**RECORDS**.
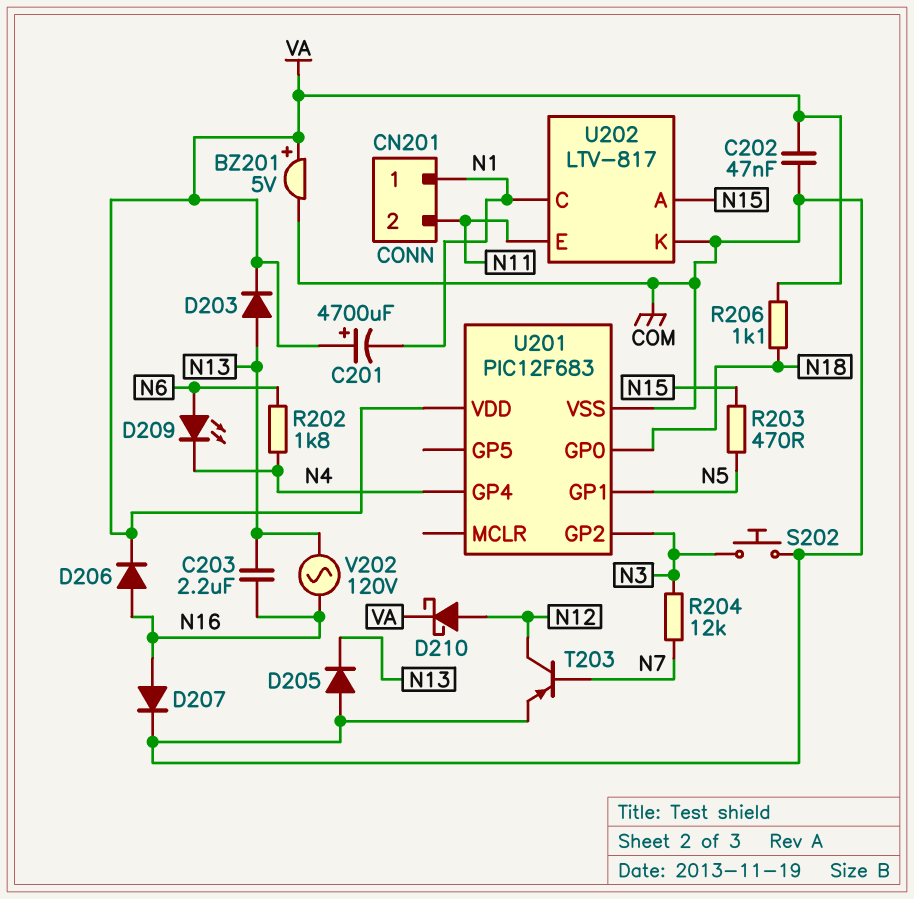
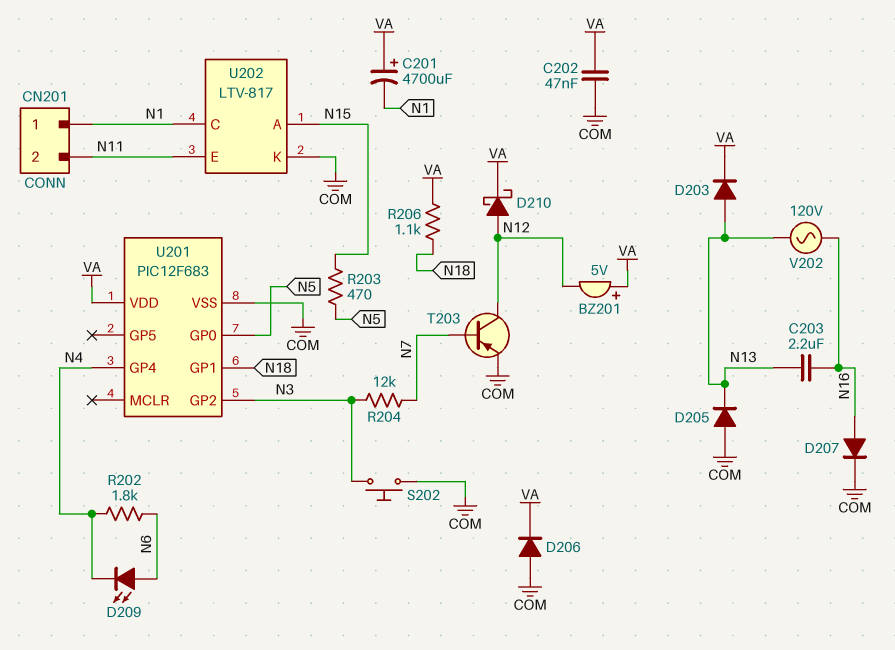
BZ201: buzzer 5V (plus VA, minus COM) -> buzzer 5V (plus VA, minus N12)
D206: diode (A N16, K VA) -> diode (A COM, K VA)
U201 pin GP0: N18 -> N5
U201 pin GP1: N5 -> N18

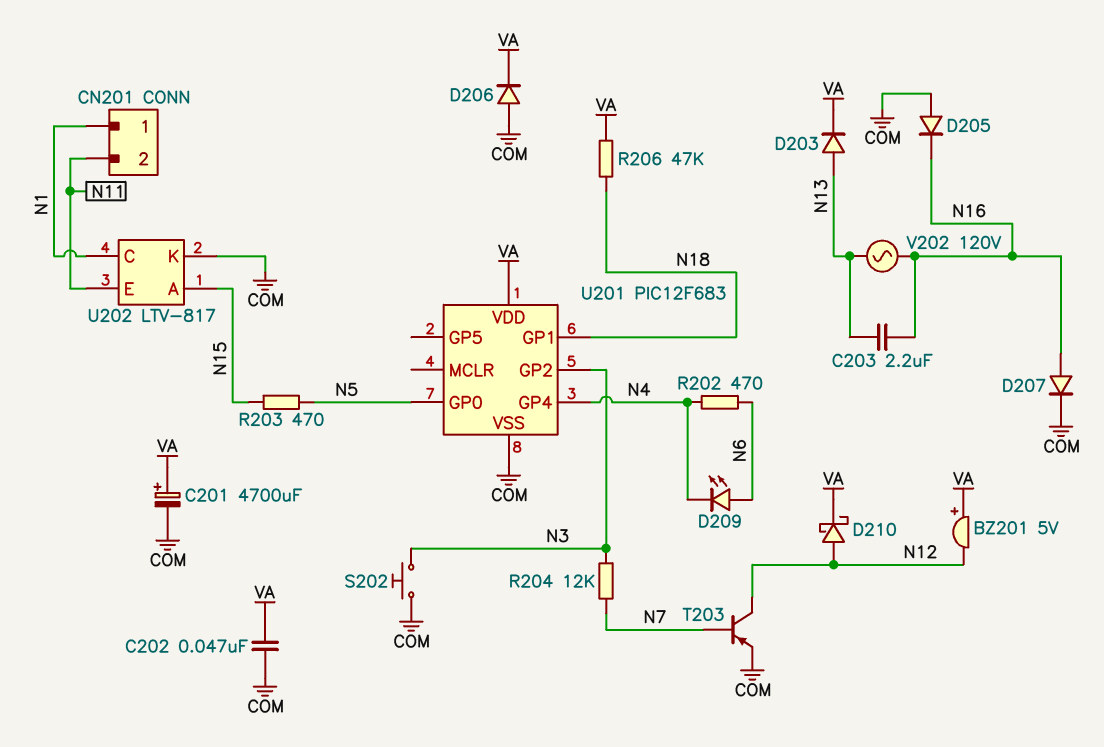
C201: 4700uF (plus VA, minus N1) -> 4700uF (plus VA, minus COM)
D205: diode (A COM, K N13) -> diode (A COM, K N16)
R202: 1.8k (N4, N6) -> 470 (N4, N6)
R206: 1.1k (N18, VA) -> 47k (N18, VA)

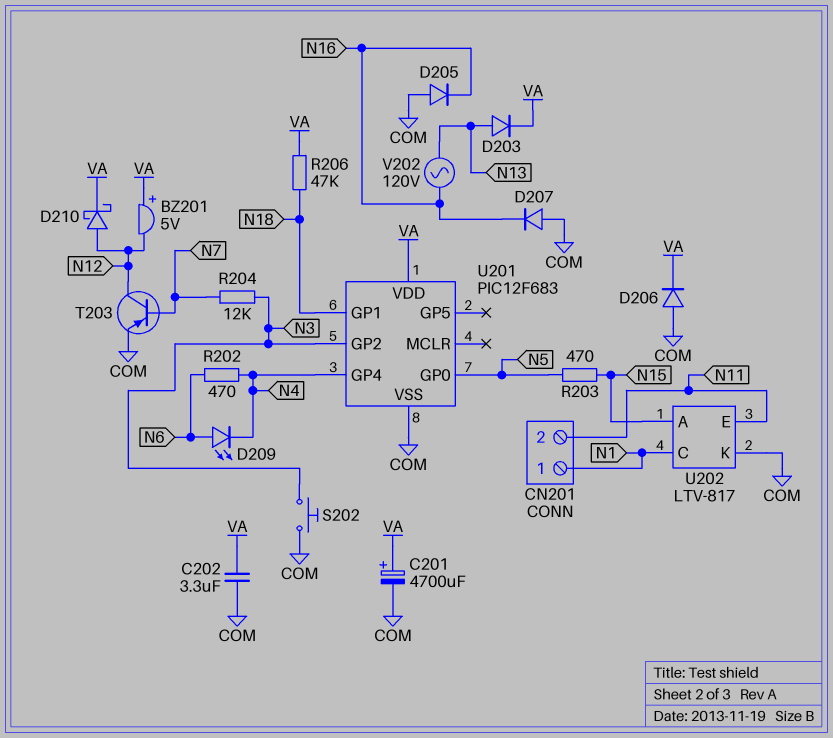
C202: 47nF (COM, VA) -> 3.3uF (COM, VA)
C203: 2.2uF (N13, N16) -> none
D207: diode (A N16, K COM) -> diode (A COM, K N16)

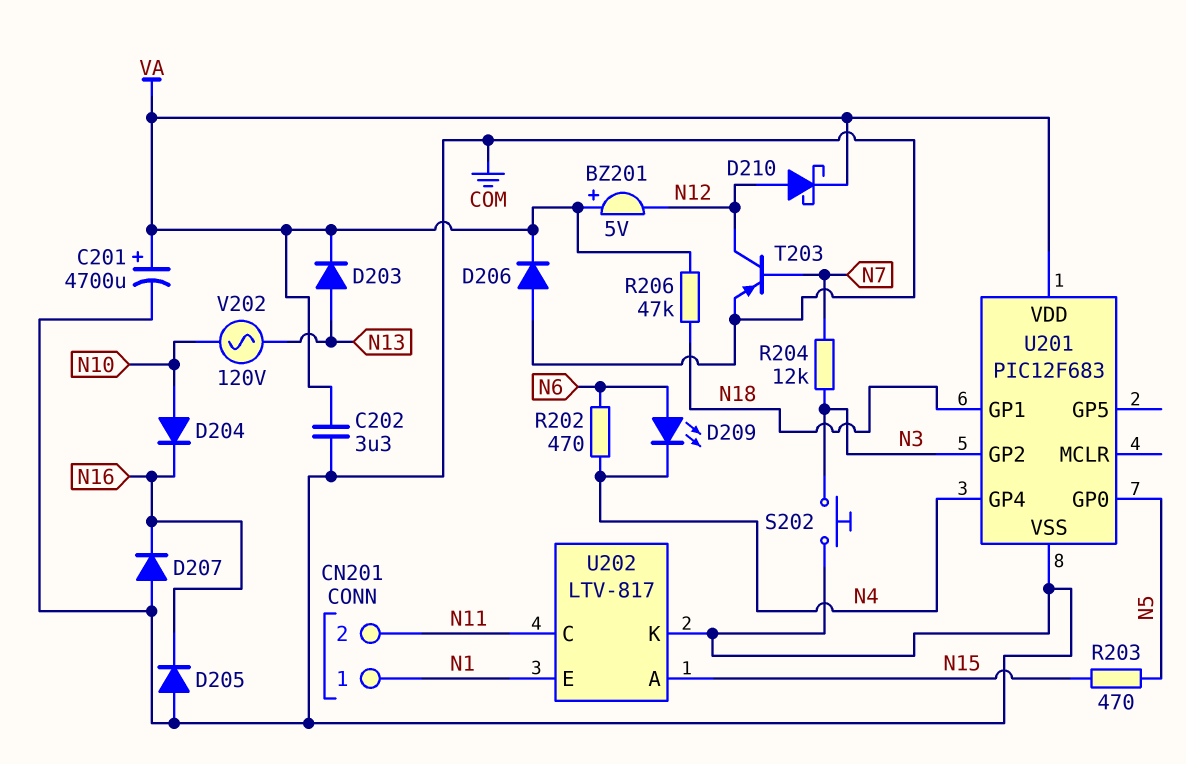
D204: none -> diode (A N10, K N16)
U202 pin C: N1 -> N11
U202 pin E: N11 -> N1
V202: AC 120V (N13, N16) -> AC 120V (N10, N13)

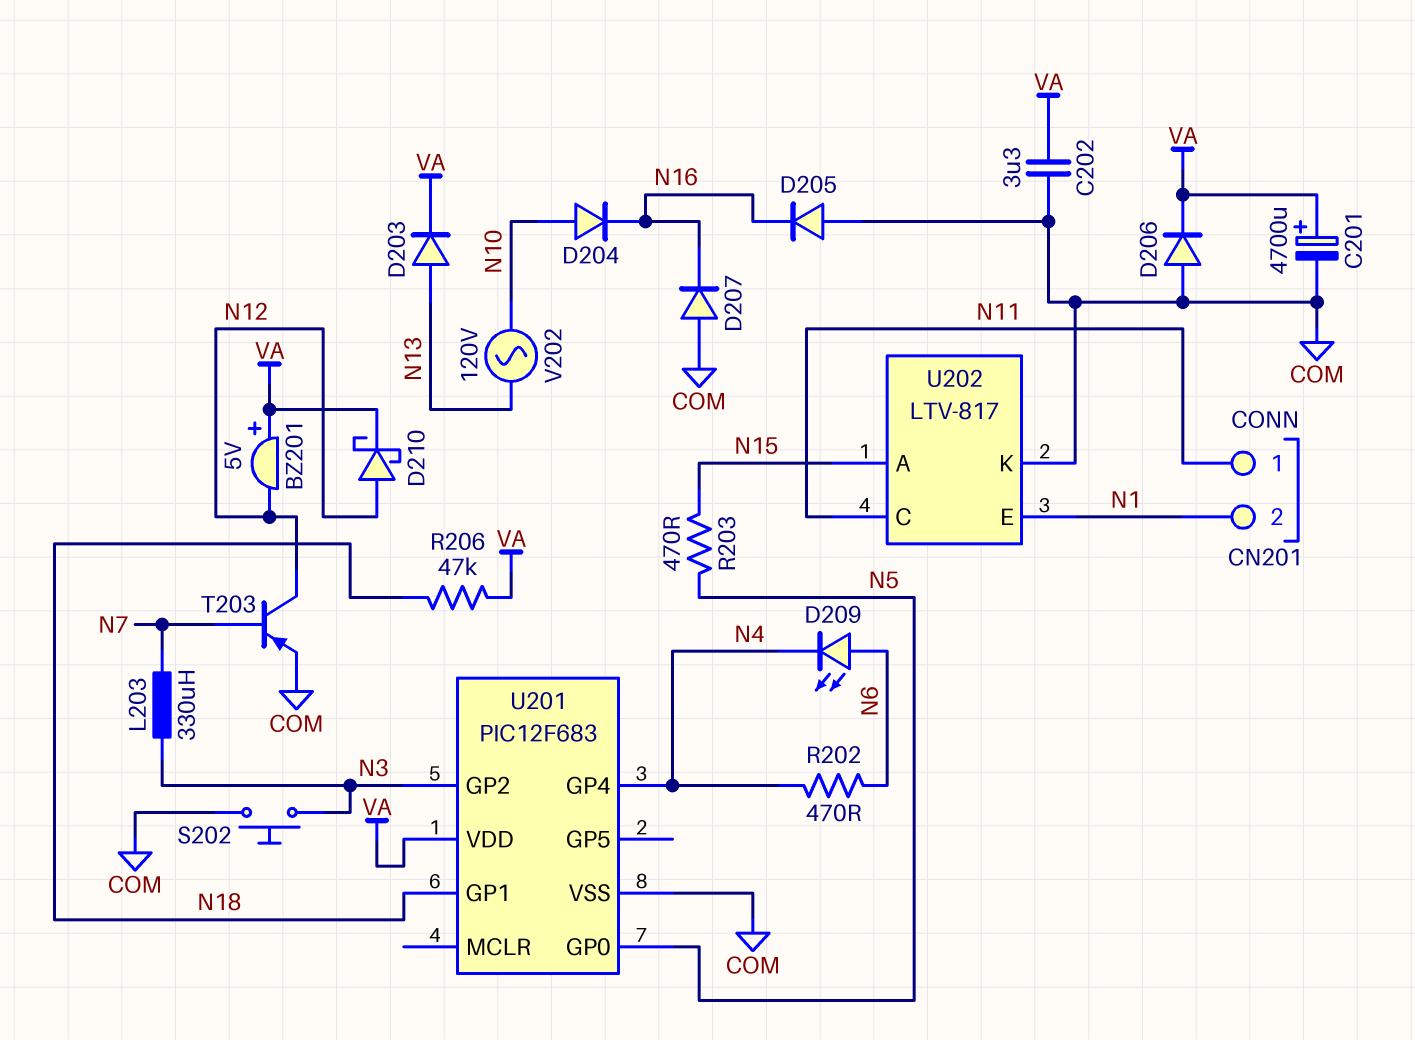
CN201 pin 1: N1 -> N11
CN201 pin 2: N11 -> N1
L203: none -> 330uH (N3, N7)
R204: 12k (N3, N7) -> none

**TASK OBJECTIVE**.
Set the whole listing down again unchanged, apart from the pictures, which are omitted.

**FINISHED EXERCISE**.
BZ201: buzzer 5V (plus VA, minus COM) -> buzzer 5V (plus VA, minus N12)
D206: diode (A N16, K VA) -> diode (A COM, K VA)
U201 pin GP0: N18 -> N5
U201 pin GP1: N5 -> N18

C201: 4700uF (plus VA, minus N1) -> 4700uF (plus VA, minus COM)
D205: diode (A COM, K N13) -> diode (A COM, K N16)
R202: 1.8k (N4, N6) -> 470 (N4, N6)
R206: 1.1k (N18, VA) -> 47k (N18, VA)

C202: 47nF (COM, VA) -> 3.3uF (COM, VA)
C203: 2.2uF (N13, N16) -> none
D207: diode (A N16, K COM) -> diode (A COM, K N16)

D204: none -> diode (A N10, K N16)
U202 pin C: N1 -> N11
U202 pin E: N11 -> N1
V202: AC 120V (N13, N16) -> AC 120V (N10, N13)

CN201 pin 1: N1 -> N11
CN201 pin 2: N11 -> N1
L203: none -> 330uH (N3, N7)
R204: 12k (N3, N7) -> none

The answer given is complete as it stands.